--- Start of Information given ---

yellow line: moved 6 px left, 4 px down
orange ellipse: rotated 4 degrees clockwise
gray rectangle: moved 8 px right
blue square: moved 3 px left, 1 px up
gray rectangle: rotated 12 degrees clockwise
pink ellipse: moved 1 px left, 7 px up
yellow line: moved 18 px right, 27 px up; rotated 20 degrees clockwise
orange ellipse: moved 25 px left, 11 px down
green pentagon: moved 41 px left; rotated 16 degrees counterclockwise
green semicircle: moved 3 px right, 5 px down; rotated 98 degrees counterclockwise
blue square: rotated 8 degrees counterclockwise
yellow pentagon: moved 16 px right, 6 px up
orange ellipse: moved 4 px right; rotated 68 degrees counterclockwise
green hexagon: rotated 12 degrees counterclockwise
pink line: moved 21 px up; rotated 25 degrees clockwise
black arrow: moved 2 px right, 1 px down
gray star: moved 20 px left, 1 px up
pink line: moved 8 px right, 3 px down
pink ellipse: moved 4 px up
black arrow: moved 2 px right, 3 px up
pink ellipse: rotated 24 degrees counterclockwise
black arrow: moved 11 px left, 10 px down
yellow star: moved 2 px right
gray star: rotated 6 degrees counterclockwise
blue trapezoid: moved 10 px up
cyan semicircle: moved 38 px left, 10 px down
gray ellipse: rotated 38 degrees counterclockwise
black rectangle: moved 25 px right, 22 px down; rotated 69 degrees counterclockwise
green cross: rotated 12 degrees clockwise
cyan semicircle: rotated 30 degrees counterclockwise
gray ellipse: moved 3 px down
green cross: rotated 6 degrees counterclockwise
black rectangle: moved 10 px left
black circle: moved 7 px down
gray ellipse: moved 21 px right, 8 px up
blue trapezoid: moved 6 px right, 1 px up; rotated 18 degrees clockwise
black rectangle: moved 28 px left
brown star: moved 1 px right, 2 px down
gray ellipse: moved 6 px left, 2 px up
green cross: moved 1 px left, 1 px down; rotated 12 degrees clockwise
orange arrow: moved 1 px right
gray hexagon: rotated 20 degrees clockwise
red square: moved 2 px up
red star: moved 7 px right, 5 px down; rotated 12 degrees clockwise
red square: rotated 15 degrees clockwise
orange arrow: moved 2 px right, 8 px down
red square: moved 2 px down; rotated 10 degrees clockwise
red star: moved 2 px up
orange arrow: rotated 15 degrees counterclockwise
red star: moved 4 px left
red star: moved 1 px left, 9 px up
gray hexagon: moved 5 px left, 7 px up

--- End of Information given ---

Put every line of the records above into a Markdown table with two columns, Row for the running number and Motion for the line itself, and leave out any blank lines.

◆ **Written solution**
| Row | Motion |
|---|---|
| 1 | yellow line: moved 6 px left, 4 px down |
| 2 | orange ellipse: rotated 4 degrees clockwise |
| 3 | gray rectangle: moved 8 px right |
| 4 | blue square: moved 3 px left, 1 px up |
| 5 | gray rectangle: rotated 12 degrees clockwise |
| 6 | pink ellipse: moved 1 px left, 7 px up |
| 7 | yellow line: moved 18 px right, 27 px up; rotated 20 degrees clockwise |
| 8 | orange ellipse: moved 25 px left, 11 px down |
| 9 | green pentagon: moved 41 px left; rotated 16 degrees counterclockwise |
| 10 | green semicircle: moved 3 px right, 5 px down; rotated 98 degrees counterclockwise |
| 11 | blue square: rotated 8 degrees counterclockwise |
| 12 | yellow pentagon: moved 16 px right, 6 px up |
| 13 | orange ellipse: moved 4 px right; rotated 68 degrees counterclockwise |
| 14 | green hexagon: rotated 12 degrees counterclockwise |
| 15 | pink line: moved 21 px up; rotated 25 degrees clockwise |
| 16 | black arrow: moved 2 px right, 1 px down |
| 17 | gray star: moved 20 px left, 1 px up |
| 18 | pink line: moved 8 px right, 3 px down |
| 19 | pink ellipse: moved 4 px up |
| 20 | black arrow: moved 2 px right, 3 px up |
| 21 | pink ellipse: rotated 24 degrees counterclockwise |
| 22 | black arrow: moved 11 px left, 10 px down |
| 23 | yellow star: moved 2 px right |
| 24 | gray star: rotated 6 degrees counterclockwise |
| 25 | blue trapezoid: moved 10 px up |
| 26 | cyan semicircle: moved 38 px left, 10 px down |
| 27 | gray ellipse: rotated 38 degrees counterclockwise |
| 28 | black rectangle: moved 25 px right, 22 px down; rotated 69 degrees counterclockwise |
| 29 | green cross: rotated 12 degrees clockwise |
| 30 | cyan semicircle: rotated 30 degrees counterclockwise |
| 31 | gray ellipse: moved 3 px down |
| 32 | green cross: rotated 6 degrees counterclockwise |
| 33 | black rectangle: moved 10 px left |
| 34 | black circle: moved 7 px down |
| 35 | gray ellipse: moved 21 px right, 8 px up |
| 36 | blue trapezoid: moved 6 px right, 1 px up; rotated 18 degrees clockwise |
| 37 | black rectangle: moved 28 px left |
| 38 | brown star: moved 1 px right, 2 px down |
| 39 | gray ellipse: moved 6 px left, 2 px up |
| 40 | green cross: moved 1 px left, 1 px down; rotated 12 degrees clockwise |
| 41 | orange arrow: moved 1 px right |
| 42 | gray hexagon: rotated 20 degrees clockwise |
| 43 | red square: moved 2 px up |
| 44 | red star: moved 7 px right, 5 px down; rotated 12 degrees clockwise |
| 45 | red square: rotated 15 degrees clockwise |
| 46 | orange arrow: moved 2 px right, 8 px down |
| 47 | red square: moved 2 px down; rotated 10 degrees clockwise |
| 48 | red star: moved 2 px up |
| 49 | orange arrow: rotated 15 degrees counterclockwise |
| 50 | red star: moved 4 px left |
| 51 | red star: moved 1 px left, 9 px up |
| 52 | gray hexagon: moved 5 px left, 7 px up |